● The task: Once the pictures are set aside, transcribe each line of the data exactly.

● Records provided:
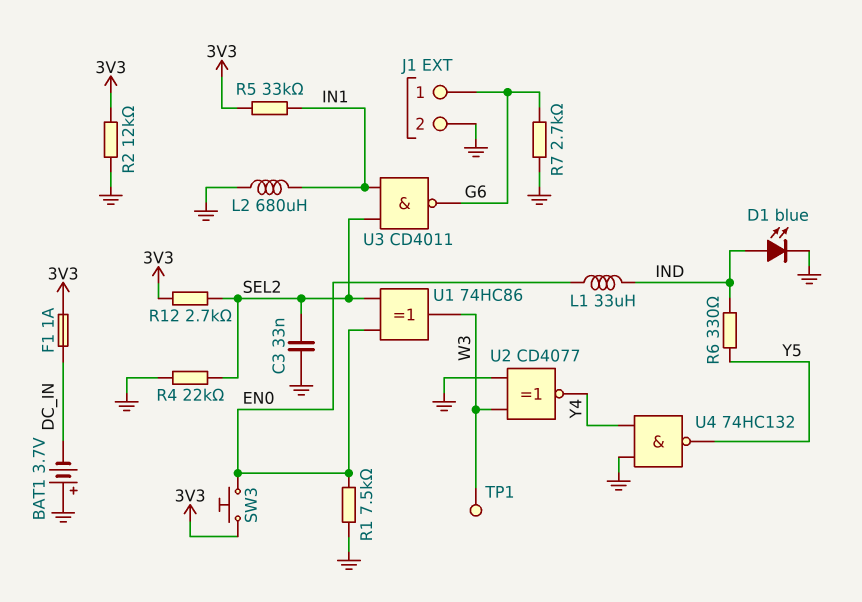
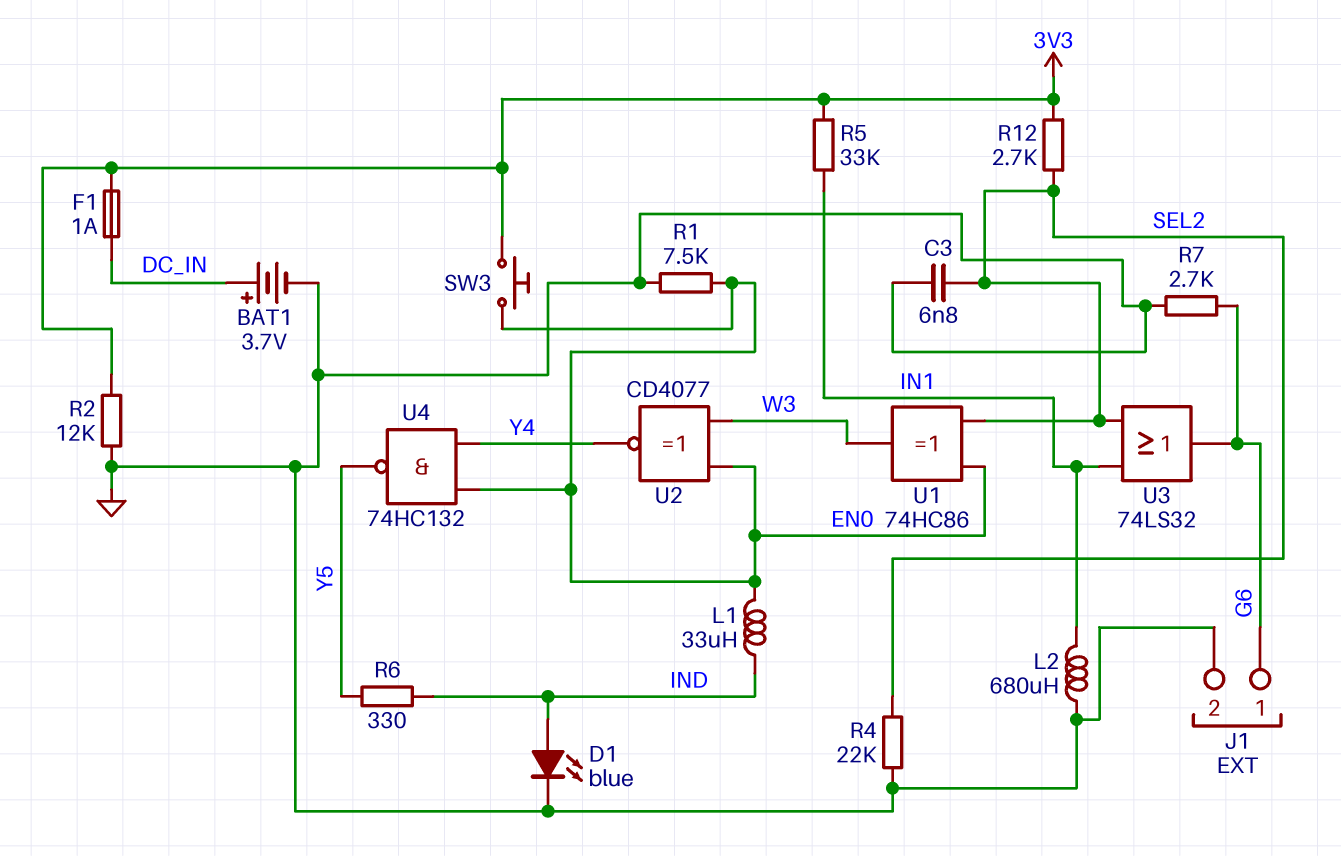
BAT1: 3.7V (plus GND, minus DC_IN) -> 3.7V (plus DC_IN, minus GND)
C3: 33nF (GND, SEL2) -> 6.8nF (GND, SEL2)
TP1: test point (W3) -> none
U2: XNOR CD4077 (in GND, in W3, out Y4) -> XNOR CD4077 (in EN0, in W3, out Y4)
U3: NAND CD4011 (in IN1, in SEL2, out G6) -> OR 74LS32 (in IN1, in SEL2, out G6)
U4: NAND 74HC132 (in GND, in Y4, out Y5) -> NAND 74HC132 (in EN0, in Y4, out Y5)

● Solution for this task:
BAT1: 3.7V (plus GND, minus DC_IN) -> 3.7V (plus DC_IN, minus GND)
C3: 33nF (GND, SEL2) -> 6.8nF (GND, SEL2)
TP1: test point (W3) -> none
U2: XNOR CD4077 (in GND, in W3, out Y4) -> XNOR CD4077 (in EN0, in W3, out Y4)
U3: NAND CD4011 (in IN1, in SEL2, out G6) -> OR 74LS32 (in IN1, in SEL2, out G6)
U4: NAND 74HC132 (in GND, in Y4, out Y5) -> NAND 74HC132 (in EN0, in Y4, out Y5)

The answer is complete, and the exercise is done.